## DATA PROVIDED
--
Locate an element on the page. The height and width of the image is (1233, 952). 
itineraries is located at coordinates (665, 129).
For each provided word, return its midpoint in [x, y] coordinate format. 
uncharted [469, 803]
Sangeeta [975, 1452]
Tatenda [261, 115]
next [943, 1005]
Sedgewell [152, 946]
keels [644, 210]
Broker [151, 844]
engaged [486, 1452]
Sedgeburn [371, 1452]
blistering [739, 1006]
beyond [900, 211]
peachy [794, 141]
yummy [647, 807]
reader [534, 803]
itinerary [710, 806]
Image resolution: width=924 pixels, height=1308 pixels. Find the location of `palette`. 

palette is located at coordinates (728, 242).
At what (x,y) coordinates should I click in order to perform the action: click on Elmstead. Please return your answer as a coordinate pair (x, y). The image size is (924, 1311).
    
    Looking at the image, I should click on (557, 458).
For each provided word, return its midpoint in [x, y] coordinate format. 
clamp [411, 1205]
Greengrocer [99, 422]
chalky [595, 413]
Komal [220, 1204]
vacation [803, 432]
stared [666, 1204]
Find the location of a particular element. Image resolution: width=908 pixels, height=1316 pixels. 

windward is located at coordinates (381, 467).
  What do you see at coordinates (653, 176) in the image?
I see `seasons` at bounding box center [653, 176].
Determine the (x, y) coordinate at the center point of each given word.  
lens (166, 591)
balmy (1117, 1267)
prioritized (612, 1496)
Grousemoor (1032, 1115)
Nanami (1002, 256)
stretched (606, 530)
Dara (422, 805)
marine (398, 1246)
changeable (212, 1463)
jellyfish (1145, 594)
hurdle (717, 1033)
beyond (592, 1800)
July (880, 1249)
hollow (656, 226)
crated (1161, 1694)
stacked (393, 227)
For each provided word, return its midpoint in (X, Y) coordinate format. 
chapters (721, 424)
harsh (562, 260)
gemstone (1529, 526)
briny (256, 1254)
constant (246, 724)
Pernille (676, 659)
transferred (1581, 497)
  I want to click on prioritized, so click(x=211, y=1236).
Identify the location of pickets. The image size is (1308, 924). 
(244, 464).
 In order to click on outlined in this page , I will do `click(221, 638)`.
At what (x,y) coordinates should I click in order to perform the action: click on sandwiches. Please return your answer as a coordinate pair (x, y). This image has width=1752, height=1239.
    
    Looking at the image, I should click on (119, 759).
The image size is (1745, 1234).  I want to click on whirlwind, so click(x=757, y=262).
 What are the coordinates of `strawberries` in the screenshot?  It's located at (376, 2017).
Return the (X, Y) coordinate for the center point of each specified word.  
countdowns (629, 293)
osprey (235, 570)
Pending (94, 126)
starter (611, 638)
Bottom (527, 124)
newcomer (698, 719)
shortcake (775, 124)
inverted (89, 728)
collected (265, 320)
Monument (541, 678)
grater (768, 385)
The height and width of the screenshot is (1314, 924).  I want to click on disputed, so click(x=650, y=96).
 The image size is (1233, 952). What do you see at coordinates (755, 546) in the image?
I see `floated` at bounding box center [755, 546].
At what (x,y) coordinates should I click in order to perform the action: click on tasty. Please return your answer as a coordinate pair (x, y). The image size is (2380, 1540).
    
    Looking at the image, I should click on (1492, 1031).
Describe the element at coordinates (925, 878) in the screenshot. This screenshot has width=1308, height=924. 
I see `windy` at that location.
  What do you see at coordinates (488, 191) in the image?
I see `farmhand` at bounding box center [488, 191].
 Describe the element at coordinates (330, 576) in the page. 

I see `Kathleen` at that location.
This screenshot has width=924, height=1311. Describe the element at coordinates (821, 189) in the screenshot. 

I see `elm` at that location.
--
## WHAT IS NEEDED
Please output every line of the items above as a JSON list of strings, one string per line, and leave out any blank lines.

## RESULT OF THIS TASK
[
  "Locate an element on the page. The height and width of the image is (1233, 952). ",
  "itineraries is located at coordinates (665, 129).",
  "For each provided word, return its midpoint in [x, y] coordinate format. ",
  "uncharted [469, 803]",
  "Sangeeta [975, 1452]",
  "Tatenda [261, 115]",
  "next [943, 1005]",
  "Sedgewell [152, 946]",
  "keels [644, 210]",
  "Broker [151, 844]",
  "engaged [486, 1452]",
  "Sedgeburn [371, 1452]",
  "blistering [739, 1006]",
  "beyond [900, 211]",
  "peachy [794, 141]",
  "yummy [647, 807]",
  "reader [534, 803]",
  "itinerary [710, 806]",
  "Image resolution: width=924 pixels, height=1308 pixels. Find the location of `palette`. ",
  "palette is located at coordinates (728, 242).",
  "At what (x,y) coordinates should I click in order to perform the action: click on Elmstead. Please return your answer as a coordinate pair (x, y). The image size is (924, 1311).",
  "    Looking at the image, I should click on (557, 458).",
  "For each provided word, return its midpoint in [x, y] coordinate format. ",
  "clamp [411, 1205]",
  "Greengrocer [99, 422]",
  "chalky [595, 413]",
  "Komal [220, 1204]",
  "vacation [803, 432]",
  "stared [666, 1204]",
  "Find the location of a particular element. Image resolution: width=908 pixels, height=1316 pixels. ",
  "windward is located at coordinates (381, 467).",
  "  What do you see at coordinates (653, 176) in the image?",
  "I see `seasons` at bounding box center [653, 176].",
  "Determine the (x, y) coordinate at the center point of each given word.  ",
  "lens (166, 591)",
  "balmy (1117, 1267)",
  "prioritized (612, 1496)",
  "Grousemoor (1032, 1115)",
  "Nanami (1002, 256)",
  "stretched (606, 530)",
  "Dara (422, 805)",
  "marine (398, 1246)",
  "changeable (212, 1463)",
  "jellyfish (1145, 594)",
  "hurdle (717, 1033)",
  "beyond (592, 1800)",
  "July (880, 1249)",
  "hollow (656, 226)",
  "crated (1161, 1694)",
  "stacked (393, 227)",
  "For each provided word, return its midpoint in (X, Y) coordinate format. ",
  "chapters (721, 424)",
  "harsh (562, 260)",
  "gemstone (1529, 526)",
  "briny (256, 1254)",
  "constant (246, 724)",
  "Pernille (676, 659)",
  "transferred (1581, 497)",
  "  I want to click on prioritized, so click(x=211, y=1236).",
  "Identify the location of pickets. The image size is (1308, 924). ",
  "(244, 464).",
  " In order to click on outlined in this page , I will do `click(221, 638)`.",
  "At what (x,y) coordinates should I click in order to perform the action: click on sandwiches. Please return your answer as a coordinate pair (x, y). This image has width=1752, height=1239.",
  "    Looking at the image, I should click on (119, 759).",
  "The image size is (1745, 1234).  I want to click on whirlwind, so click(x=757, y=262).",
  " What are the coordinates of `strawberries` in the screenshot?  It's located at (376, 2017).",
  "Return the (X, Y) coordinate for the center point of each specified word.  ",
  "countdowns (629, 293)",
  "osprey (235, 570)",
  "Pending (94, 126)",
  "starter (611, 638)",
  "Bottom (527, 124)",
  "newcomer (698, 719)",
  "shortcake (775, 124)",
  "inverted (89, 728)",
  "collected (265, 320)",
  "Monument (541, 678)",
  "grater (768, 385)",
  "The height and width of the screenshot is (1314, 924).  I want to click on disputed, so click(x=650, y=96).",
  " The image size is (1233, 952). What do you see at coordinates (755, 546) in the image?",
  "I see `floated` at bounding box center [755, 546].",
  "At what (x,y) coordinates should I click in order to perform the action: click on tasty. Please return your answer as a coordinate pair (x, y). The image size is (2380, 1540).",
  "    Looking at the image, I should click on (1492, 1031).",
  "Describe the element at coordinates (925, 878) in the screenshot. This screenshot has width=1308, height=924. ",
  "I see `windy` at that location.",
  "  What do you see at coordinates (488, 191) in the image?",
  "I see `farmhand` at bounding box center [488, 191].",
  " Describe the element at coordinates (330, 576) in the page. ",
  "I see `Kathleen` at that location.",
  "This screenshot has width=924, height=1311. Describe the element at coordinates (821, 189) in the screenshot. ",
  "I see `elm` at that location."
]